----- SUPPLIED INFORMATION -----

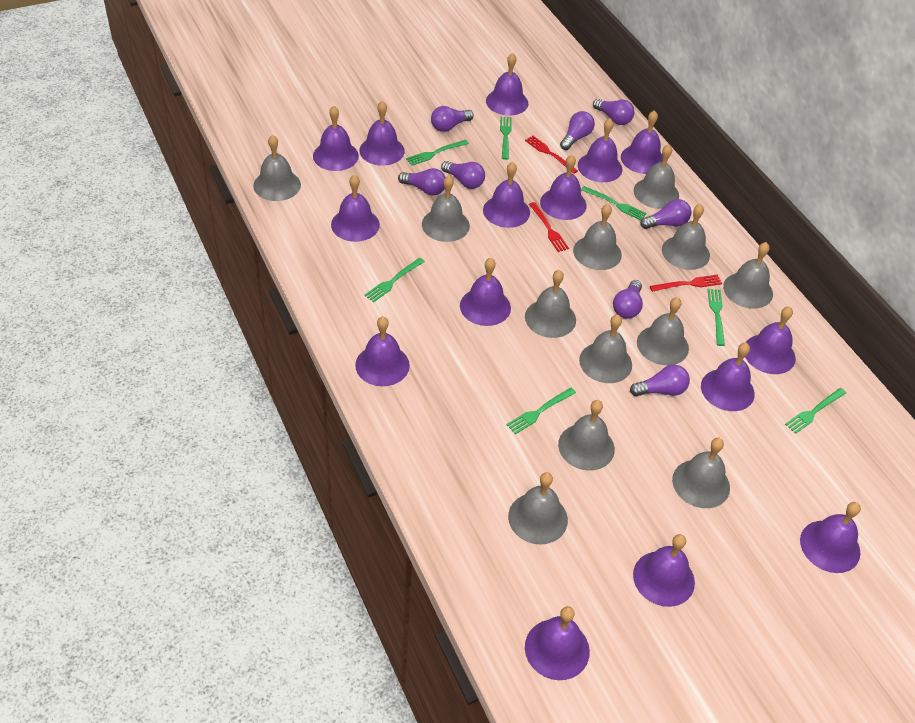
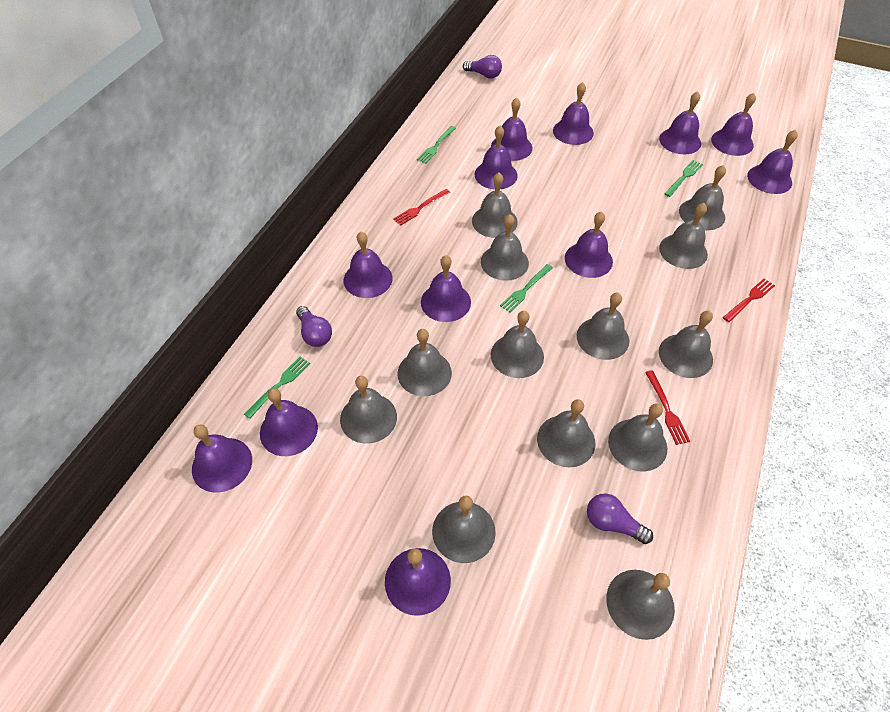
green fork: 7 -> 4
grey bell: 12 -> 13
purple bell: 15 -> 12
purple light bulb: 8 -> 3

-----
----- SUPPLIED INFORMATION -----

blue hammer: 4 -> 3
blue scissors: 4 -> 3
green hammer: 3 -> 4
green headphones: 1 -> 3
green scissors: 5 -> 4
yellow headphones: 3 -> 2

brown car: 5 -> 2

-----
----- SUPPLIED INFORMATION -----

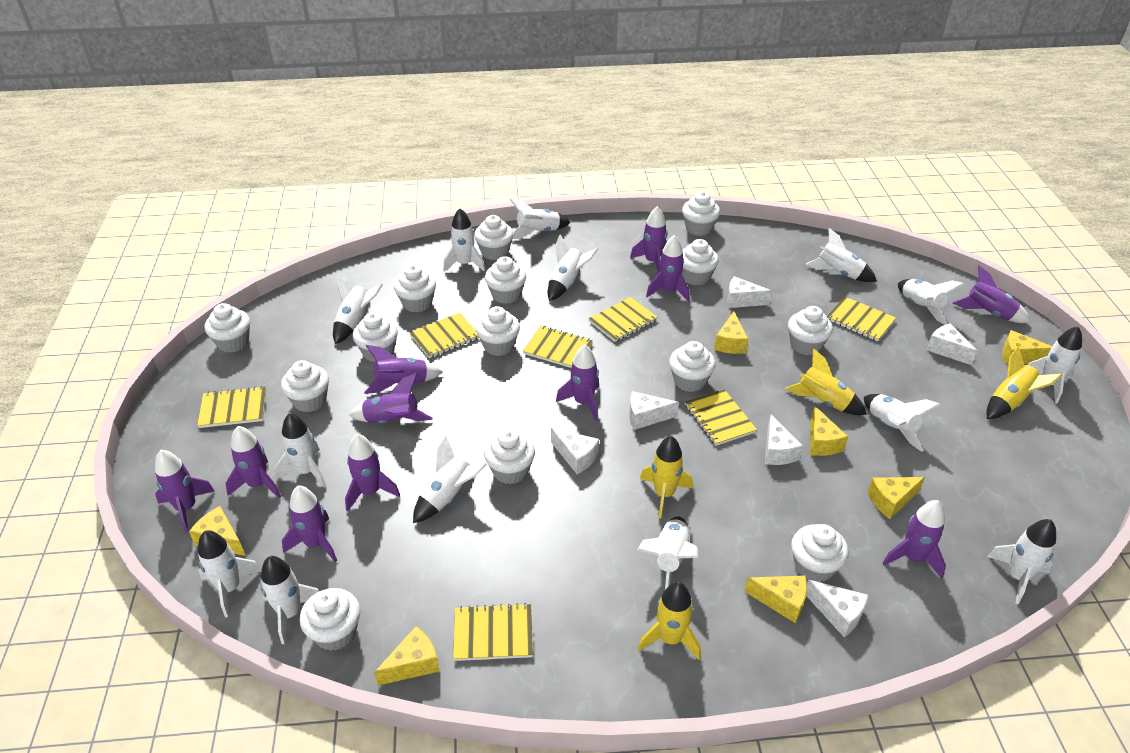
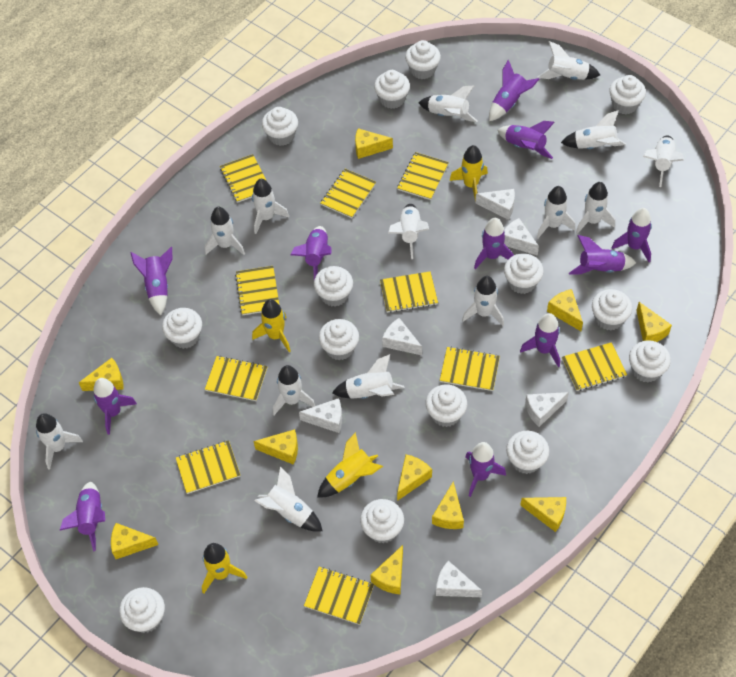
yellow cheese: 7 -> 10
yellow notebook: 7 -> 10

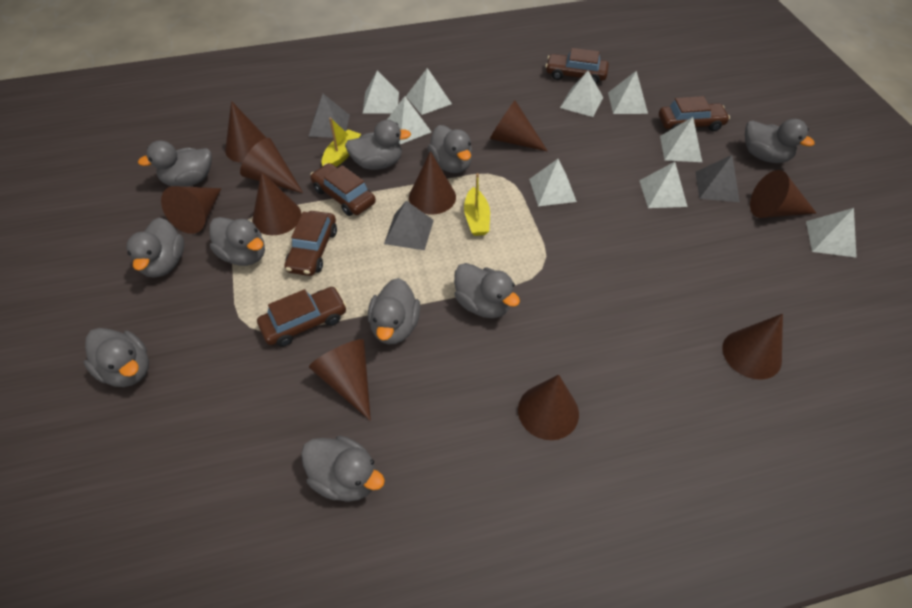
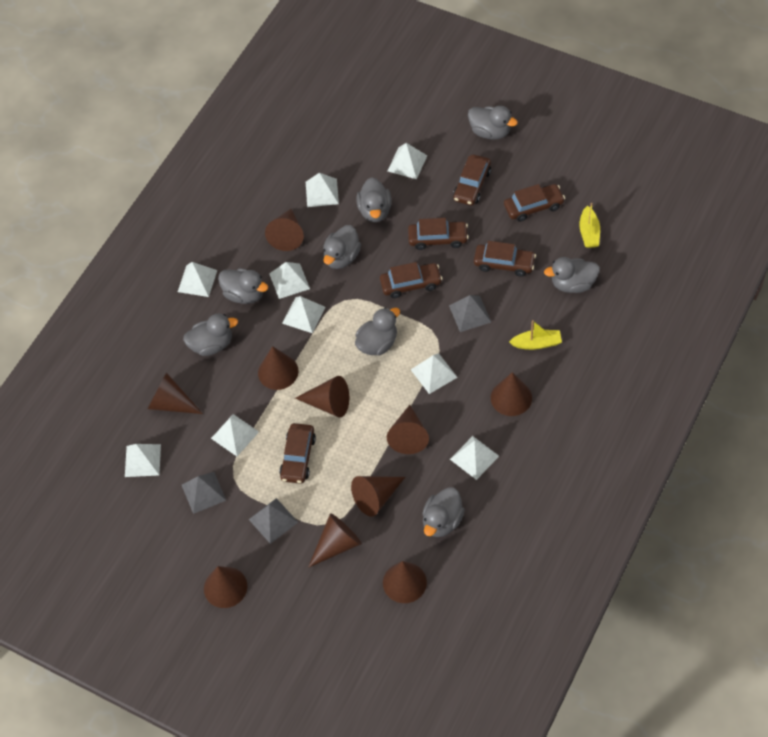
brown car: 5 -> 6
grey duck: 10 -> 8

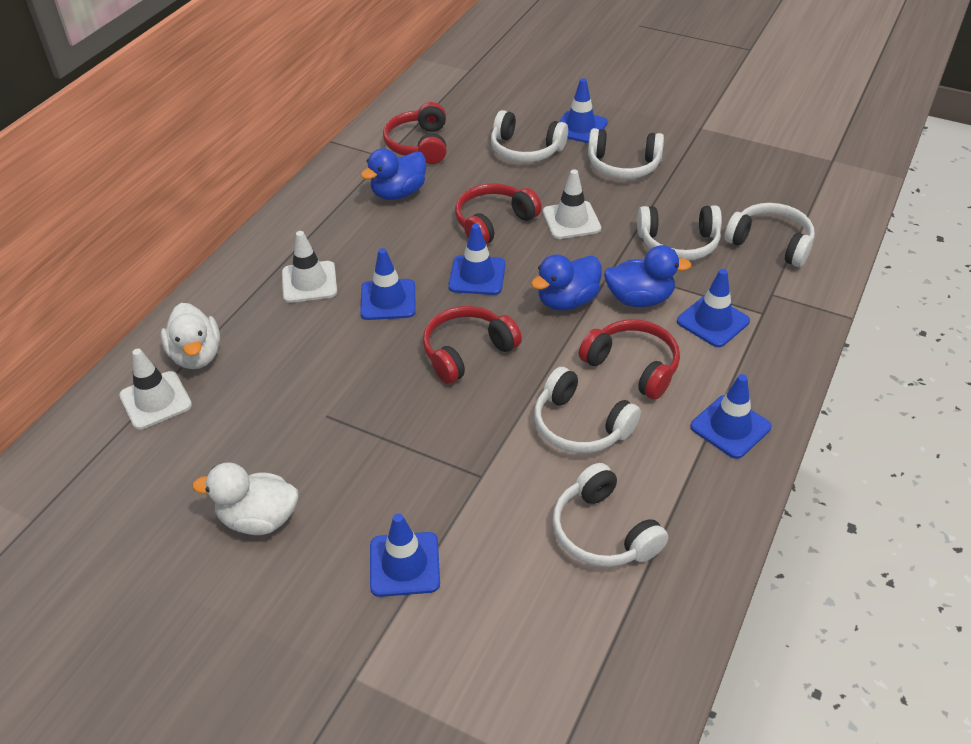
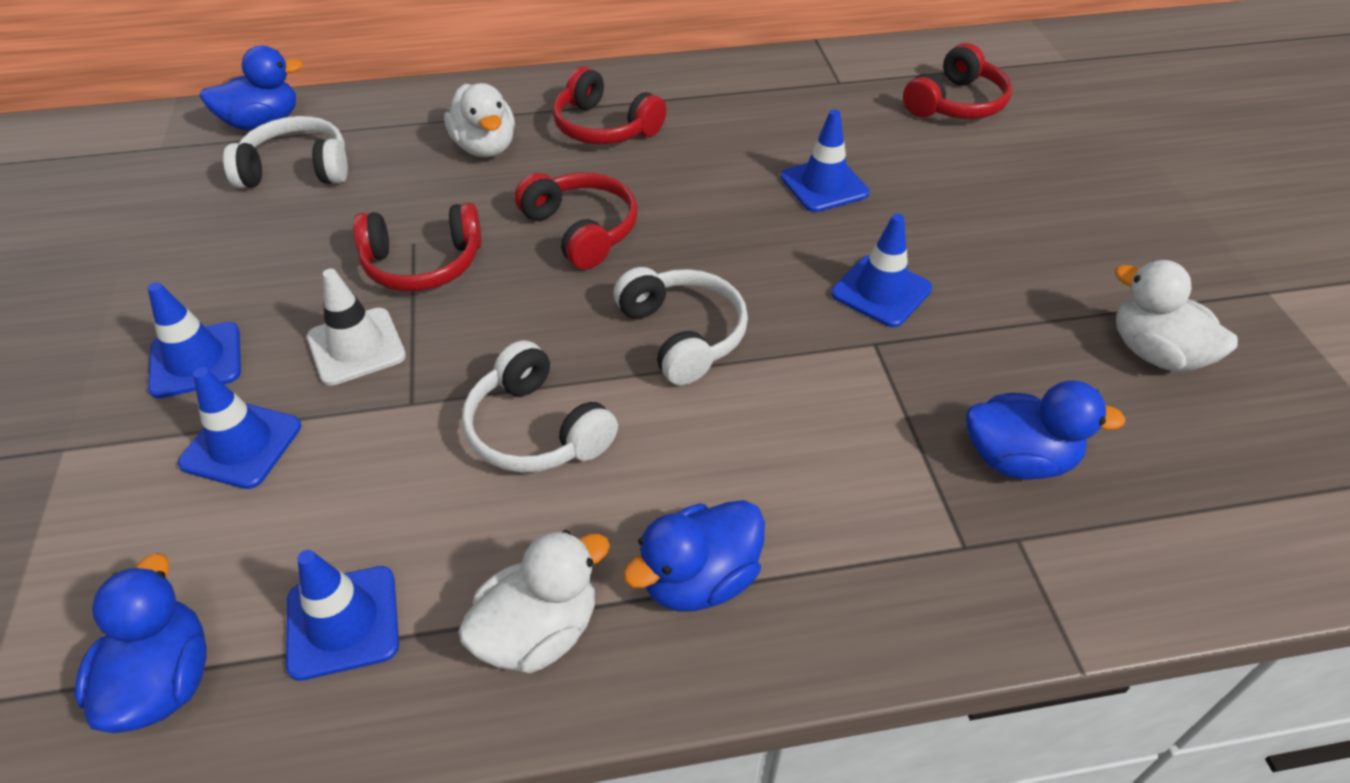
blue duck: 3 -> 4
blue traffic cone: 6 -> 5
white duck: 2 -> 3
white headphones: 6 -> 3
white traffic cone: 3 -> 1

-----

• **WHAT YOU WILL DO**:
Look through the entries above and quote exactly the lines from the line with "green fork: 7 -> 4" to the line with "purple light bulb: 8 -> 3", counting both of those lines.

• **ANSWER AREA**:
green fork: 7 -> 4
grey bell: 12 -> 13
purple bell: 15 -> 12
purple light bulb: 8 -> 3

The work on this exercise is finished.